(REQUIRED ACTION):
Take the line containing "SW202: switch (3V3, W4) -> switch (COM, W4)" and every line after it to the end of the records, and copy them exactly, leaving out pictures.

· · · · ·

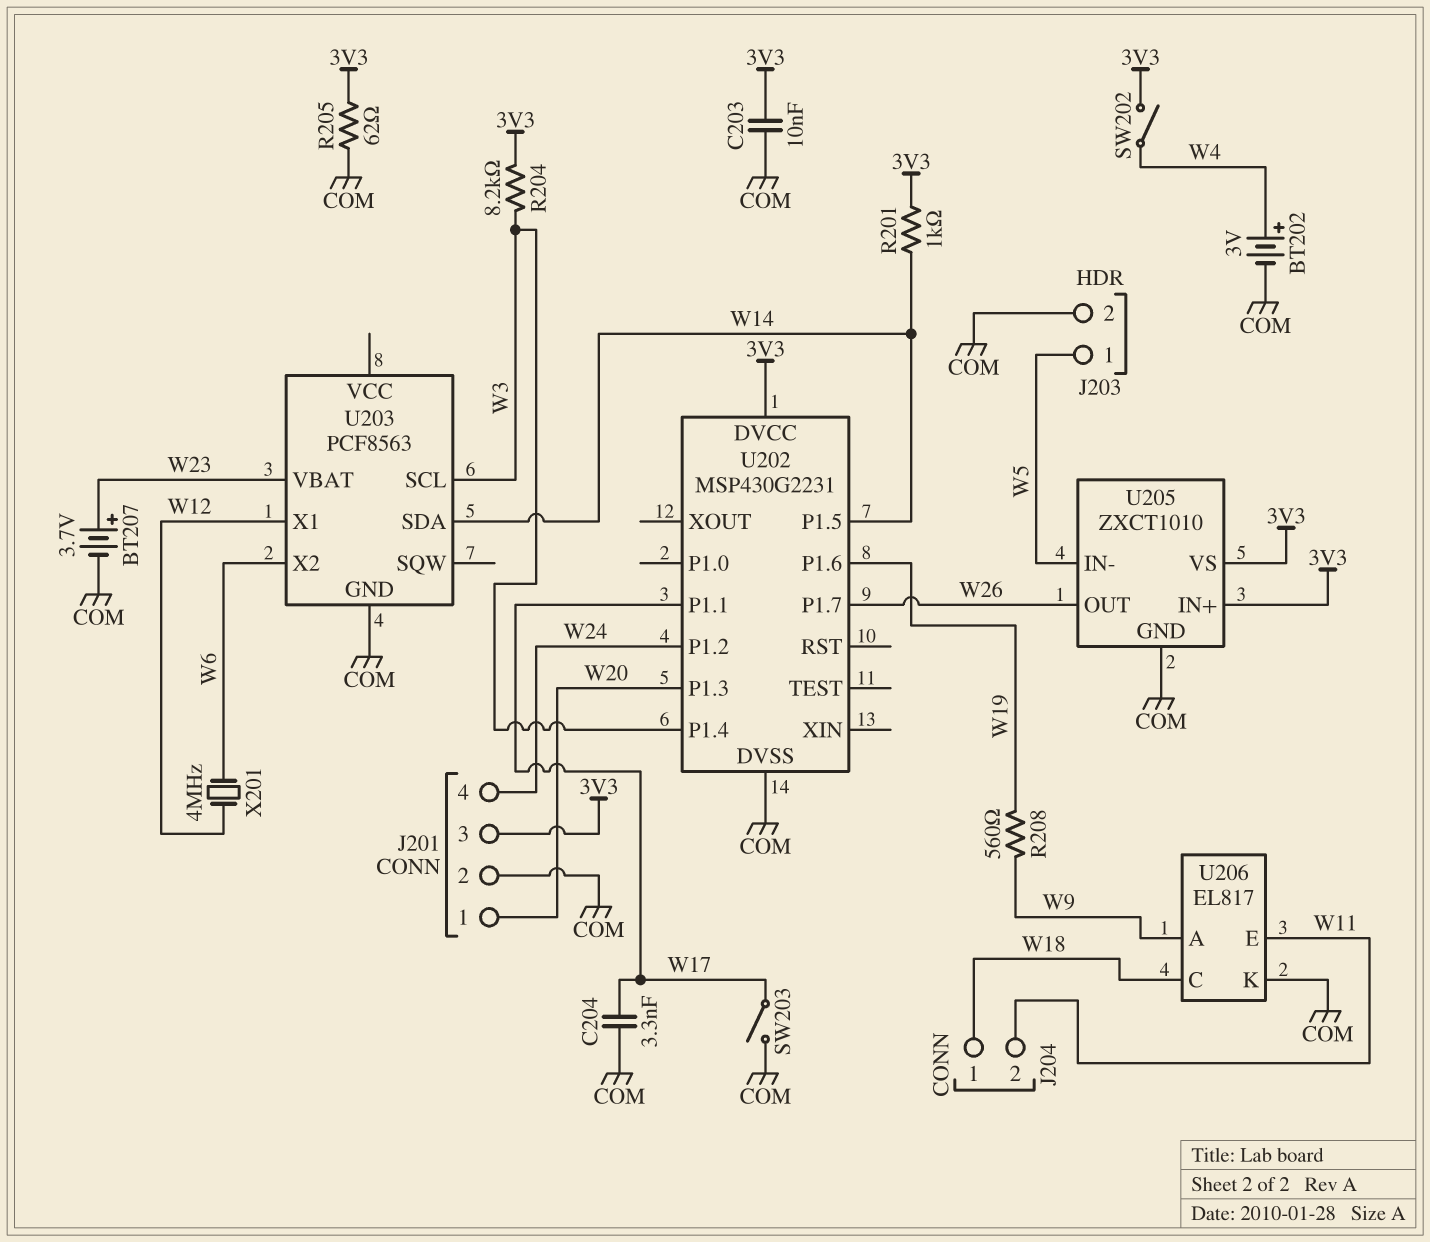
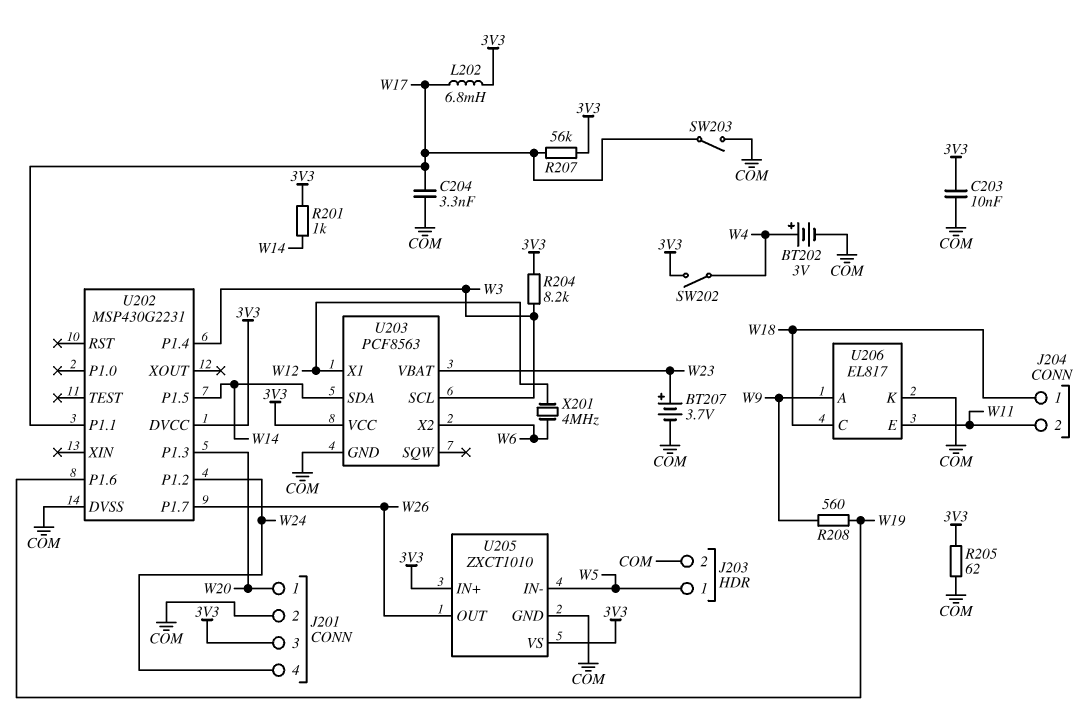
L202: none -> 6.8mH (3V3, W17)
R207: none -> 56k (3V3, W17)
U203 pin VCC: none -> 3V3

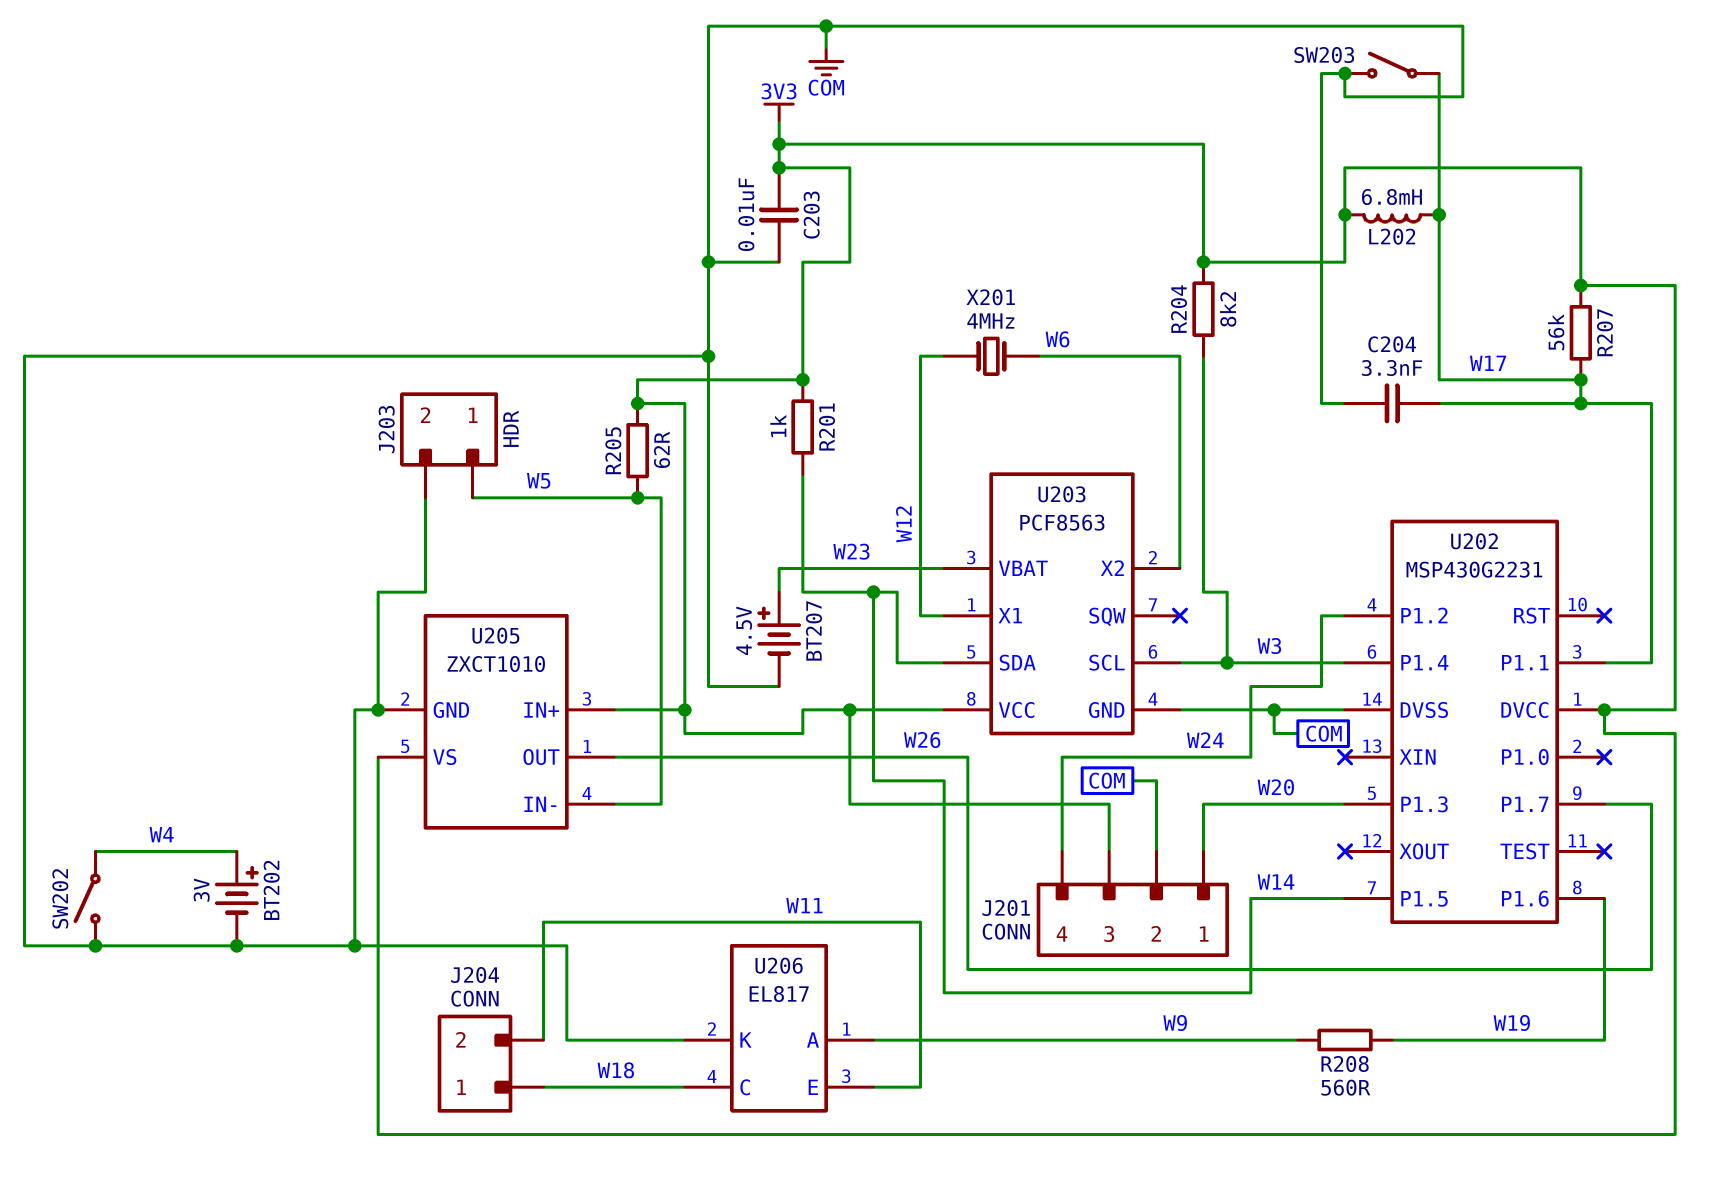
BT207: 3.7V (plus W23, minus COM) -> 4.5V (plus W23, minus COM)
R205: 62 (3V3, COM) -> 62 (3V3, W5)
SW202: switch (3V3, W4) -> switch (COM, W4)

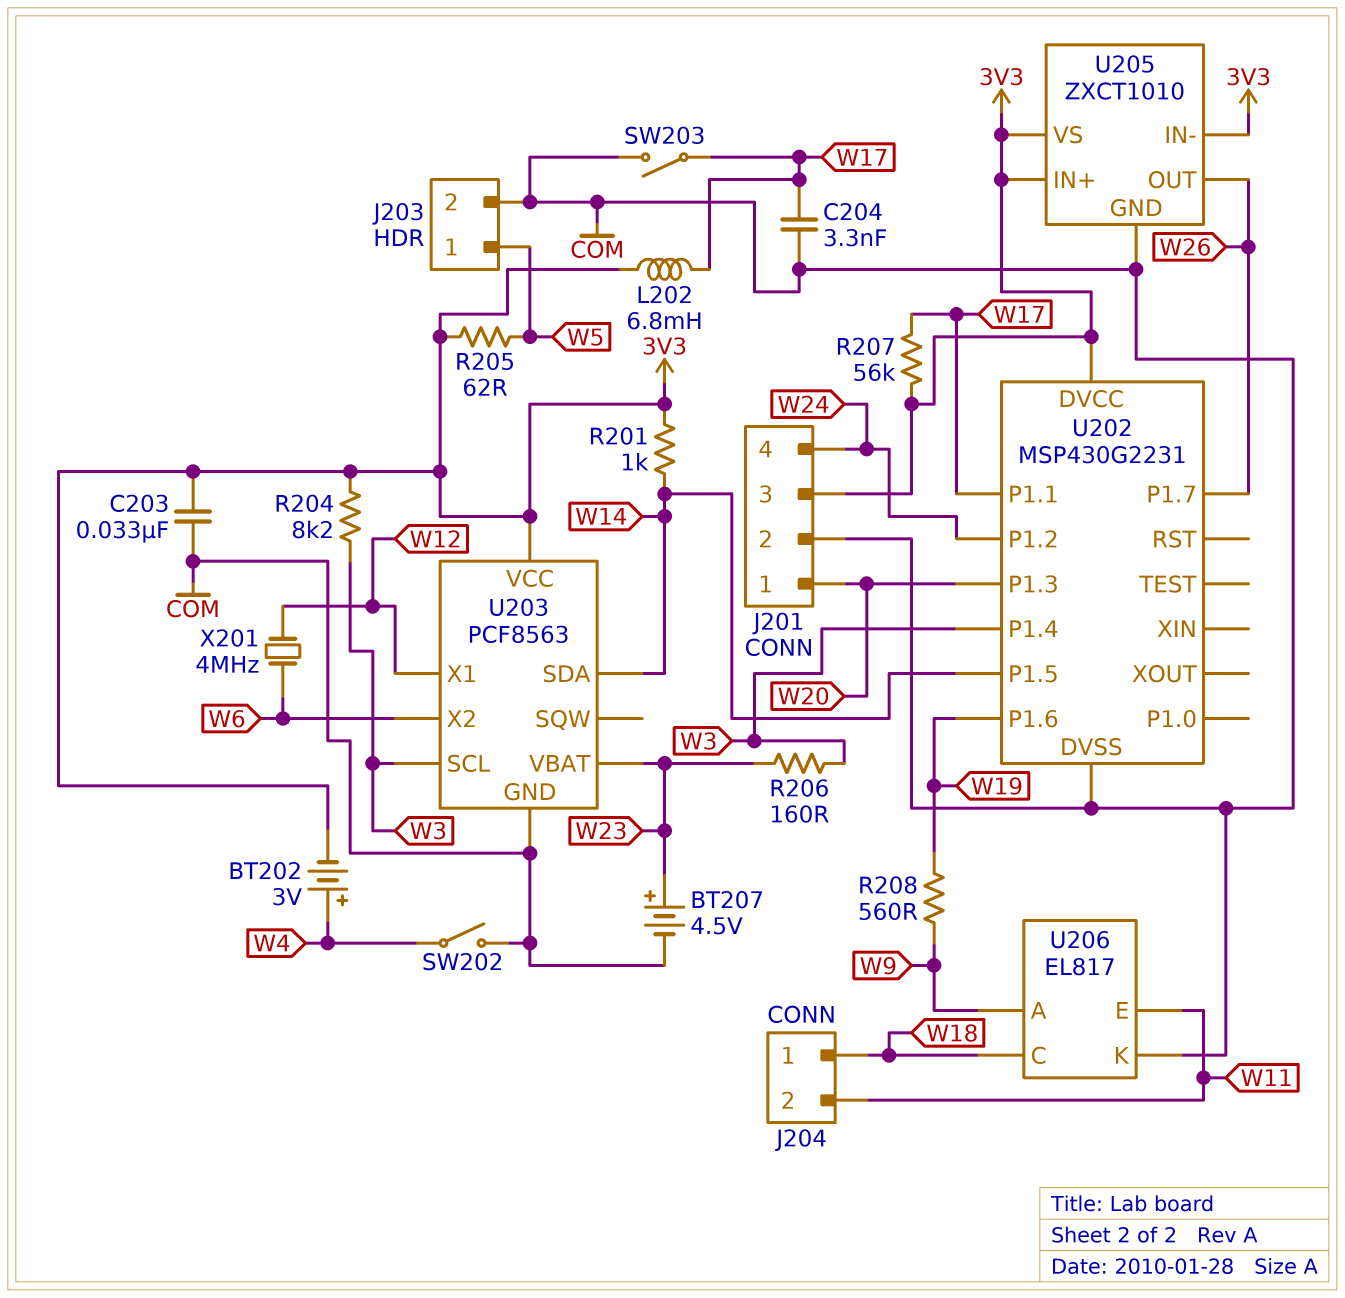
BT202: 3V (plus W4, minus COM) -> 3V (plus W4, minus 3V3)
C203: 10nF (3V3, COM) -> 33nF (3V3, COM)
R206: none -> 160 (W3, W23)
U205 pin IN-: W5 -> 3V3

· · · · ·

(EXERCISE RESPONSE):
SW202: switch (3V3, W4) -> switch (COM, W4)

BT202: 3V (plus W4, minus COM) -> 3V (plus W4, minus 3V3)
C203: 10nF (3V3, COM) -> 33nF (3V3, COM)
R206: none -> 160 (W3, W23)
U205 pin IN-: W5 -> 3V3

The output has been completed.